[WHAT IS NEEDED]:
The entries are to be reproduced verbatim, with all pictures omitted.
------ THE INPUT
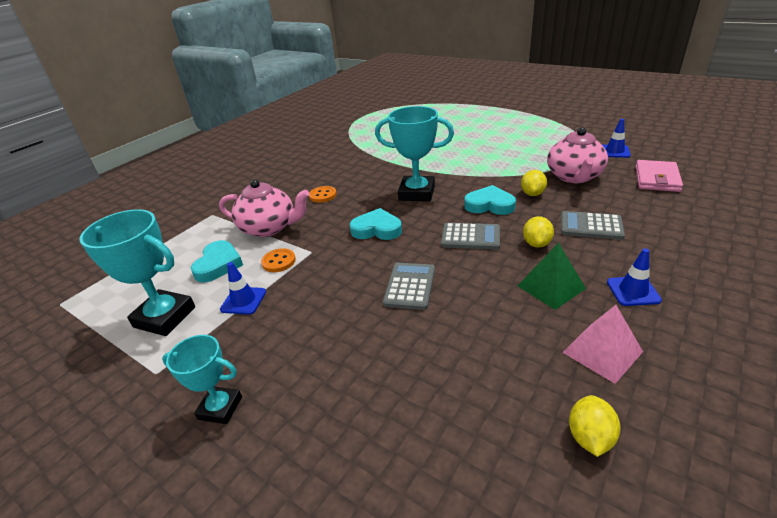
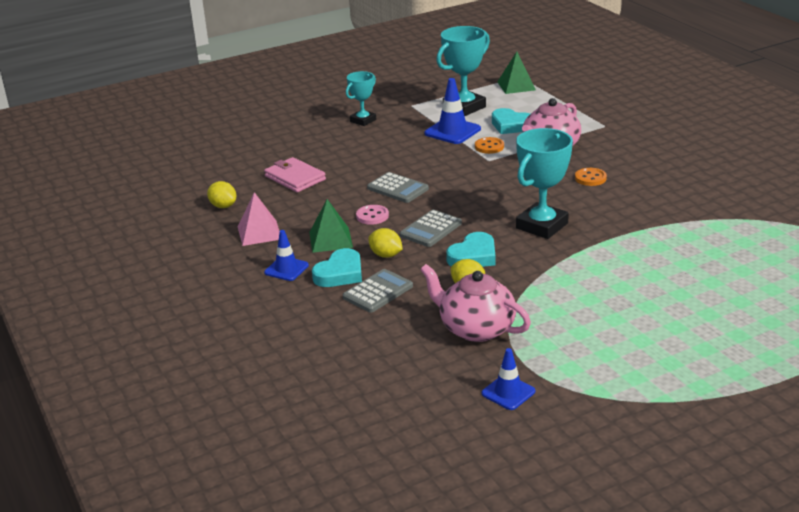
camera: 115 degrees right, 5 degrees down
(92, 297) = (516, 86): none -> green pyramid
(243, 300) = (452, 131): blue traffic cone -> blue traffic cone, size x1.56
(377, 229) = (493, 192): turquoise heart -> turquoise heart (340, 273)
(480, 279) = (372, 216): none -> pink button
(657, 179) = (411, 379): pink wallet -> pink wallet (295, 178)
------------
[RESULT OF THIS TASK]:
camera: 115 degrees right, 5 degrees down
(92, 297) = (516, 86): none -> green pyramid
(243, 300) = (452, 131): blue traffic cone -> blue traffic cone, size x1.56
(377, 229) = (493, 192): turquoise heart -> turquoise heart (340, 273)
(480, 279) = (372, 216): none -> pink button
(657, 179) = (411, 379): pink wallet -> pink wallet (295, 178)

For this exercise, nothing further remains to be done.